=== Begin Enclosure ===

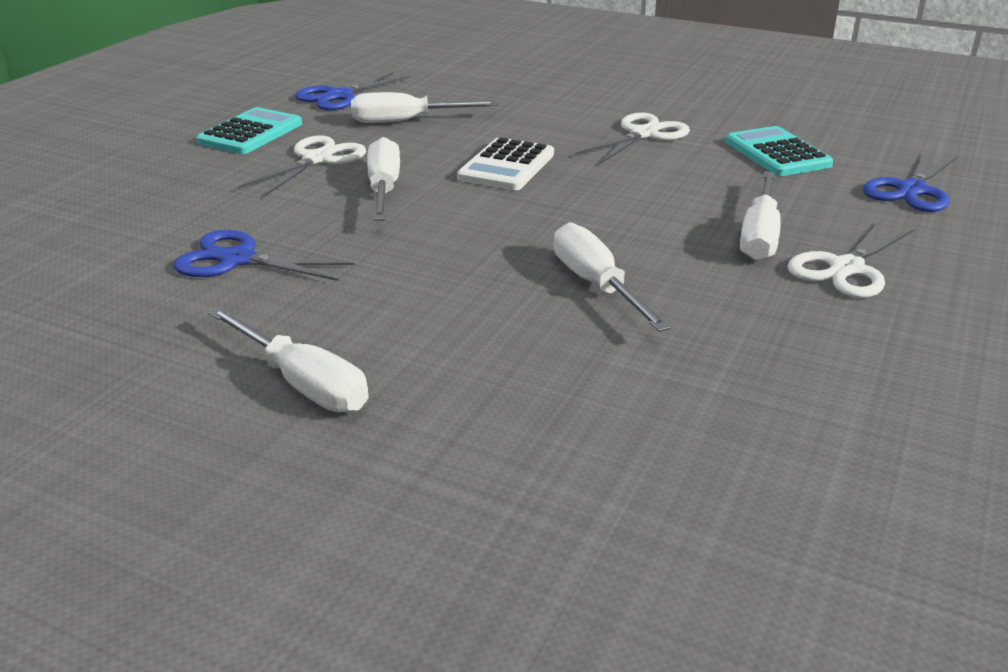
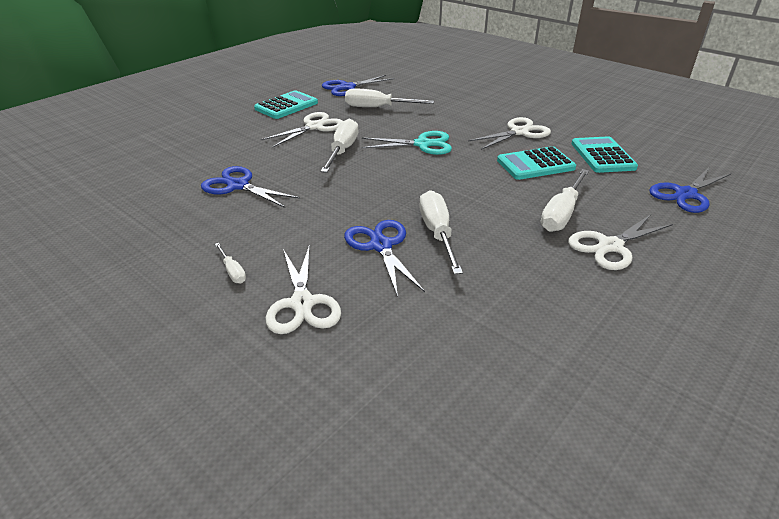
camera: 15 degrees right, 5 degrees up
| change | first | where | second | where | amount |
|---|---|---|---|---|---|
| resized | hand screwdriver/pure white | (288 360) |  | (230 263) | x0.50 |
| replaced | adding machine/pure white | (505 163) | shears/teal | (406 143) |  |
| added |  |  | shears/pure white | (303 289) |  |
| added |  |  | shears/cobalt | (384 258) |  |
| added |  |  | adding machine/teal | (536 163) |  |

=== End Enclosure ===

» REQUIRED WORK: Print all the entries again exactly as written, but without the pictures.

» ANSWER:
camera: 15 degrees right, 5 degrees up
| change | first | where | second | where | amount |
|---|---|---|---|---|---|
| resized | hand screwdriver/pure white | (288 360) |  | (230 263) | x0.50 |
| replaced | adding machine/pure white | (505 163) | shears/teal | (406 143) |  |
| added |  |  | shears/pure white | (303 289) |  |
| added |  |  | shears/cobalt | (384 258) |  |
| added |  |  | adding machine/teal | (536 163) |  |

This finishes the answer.